Object tracking records:
▬▬▬

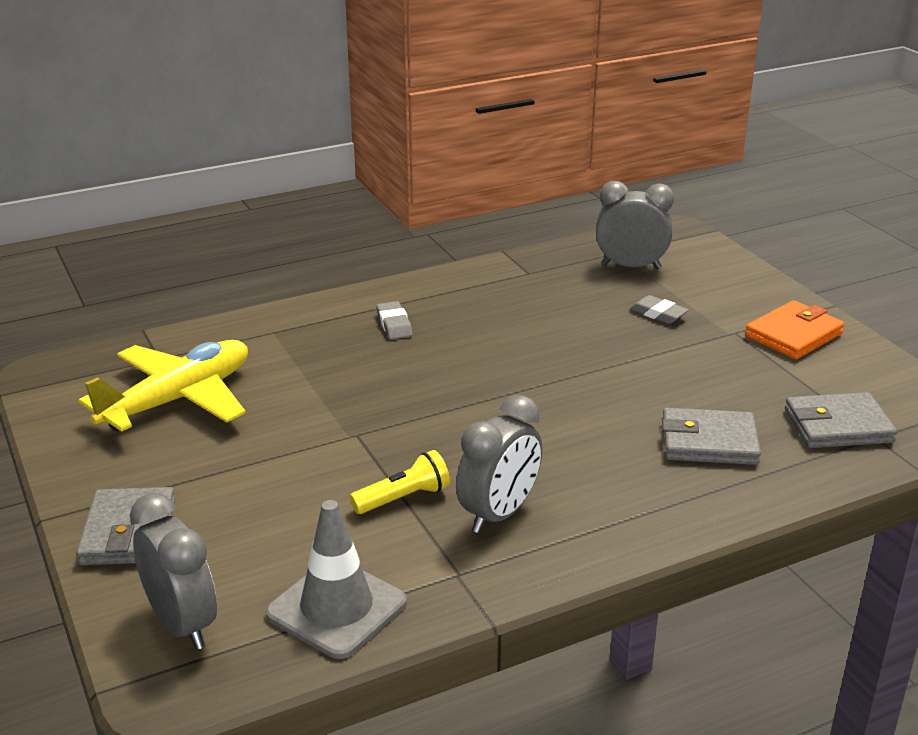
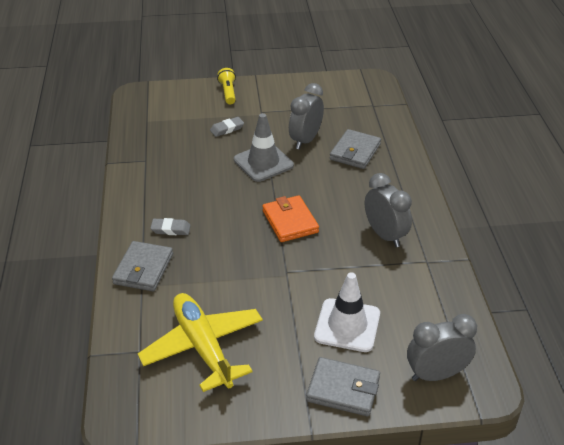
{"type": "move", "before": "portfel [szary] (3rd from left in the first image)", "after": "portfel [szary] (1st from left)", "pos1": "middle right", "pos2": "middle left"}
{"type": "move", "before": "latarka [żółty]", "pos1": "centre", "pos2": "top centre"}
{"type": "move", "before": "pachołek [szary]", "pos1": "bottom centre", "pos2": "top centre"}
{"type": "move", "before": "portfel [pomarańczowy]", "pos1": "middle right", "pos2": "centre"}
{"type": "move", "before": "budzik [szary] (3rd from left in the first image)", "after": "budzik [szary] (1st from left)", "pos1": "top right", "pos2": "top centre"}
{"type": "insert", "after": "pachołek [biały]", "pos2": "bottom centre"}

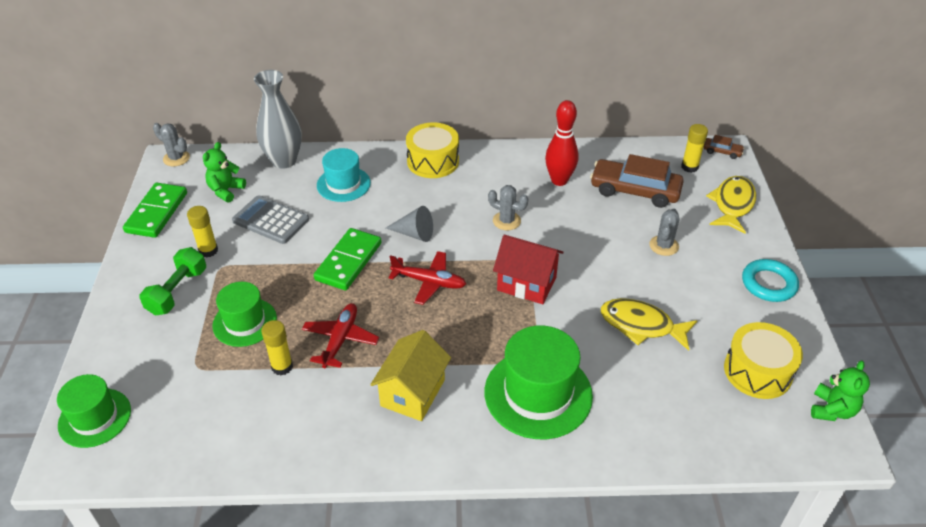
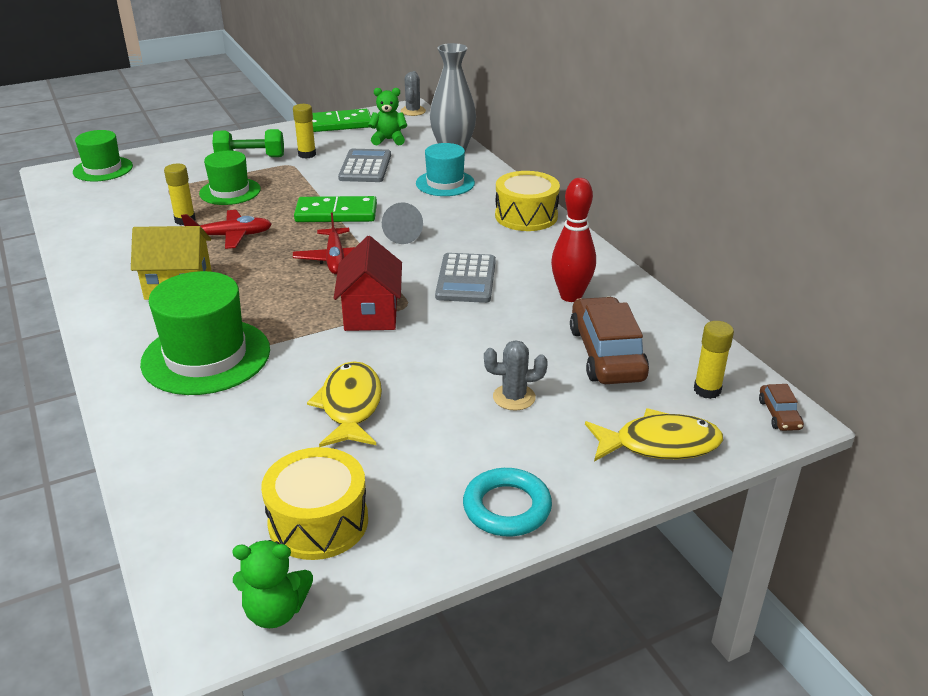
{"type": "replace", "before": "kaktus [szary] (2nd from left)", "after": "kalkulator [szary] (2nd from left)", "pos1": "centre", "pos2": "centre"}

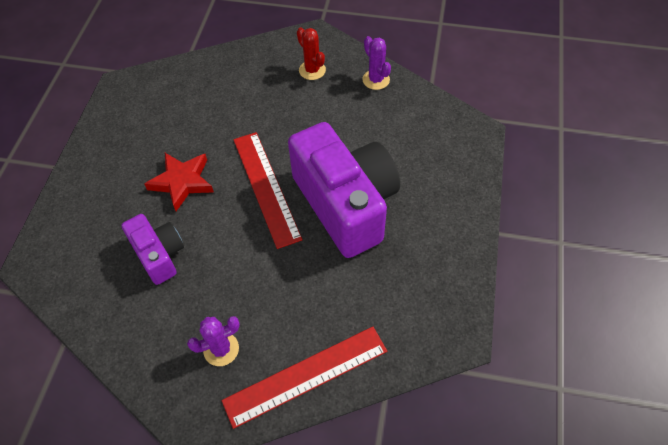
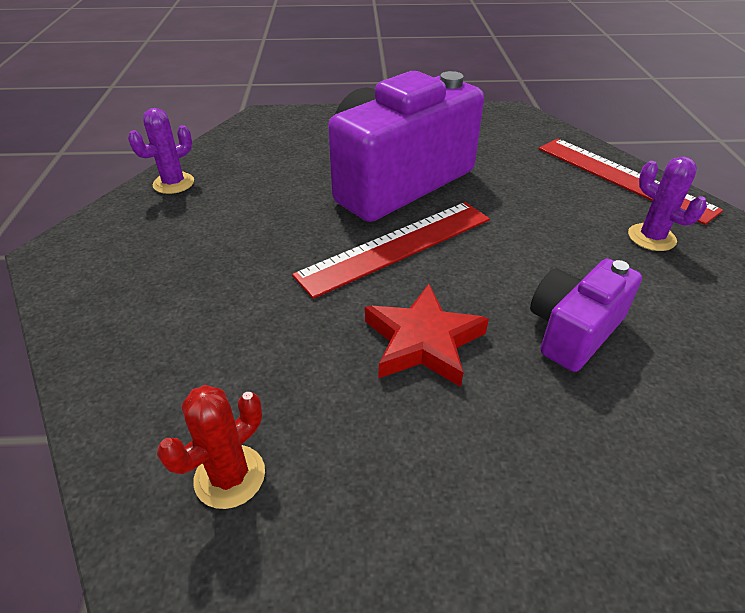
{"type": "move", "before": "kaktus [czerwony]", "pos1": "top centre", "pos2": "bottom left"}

▬▬▬

AIM OF THE TASK:
Please print all the entries exactly as written, but drop the pictures.

ANSWER BOX:
{"type": "move", "before": "portfel [szary] (3rd from left in the first image)", "after": "portfel [szary] (1st from left)", "pos1": "middle right", "pos2": "middle left"}
{"type": "move", "before": "latarka [żółty]", "pos1": "centre", "pos2": "top centre"}
{"type": "move", "before": "pachołek [szary]", "pos1": "bottom centre", "pos2": "top centre"}
{"type": "move", "before": "portfel [pomarańczowy]", "pos1": "middle right", "pos2": "centre"}
{"type": "move", "before": "budzik [szary] (3rd from left in the first image)", "after": "budzik [szary] (1st from left)", "pos1": "top right", "pos2": "top centre"}
{"type": "insert", "after": "pachołek [biały]", "pos2": "bottom centre"}

{"type": "replace", "before": "kaktus [szary] (2nd from left)", "after": "kalkulator [szary] (2nd from left)", "pos1": "centre", "pos2": "centre"}

{"type": "move", "before": "kaktus [czerwony]", "pos1": "top centre", "pos2": "bottom left"}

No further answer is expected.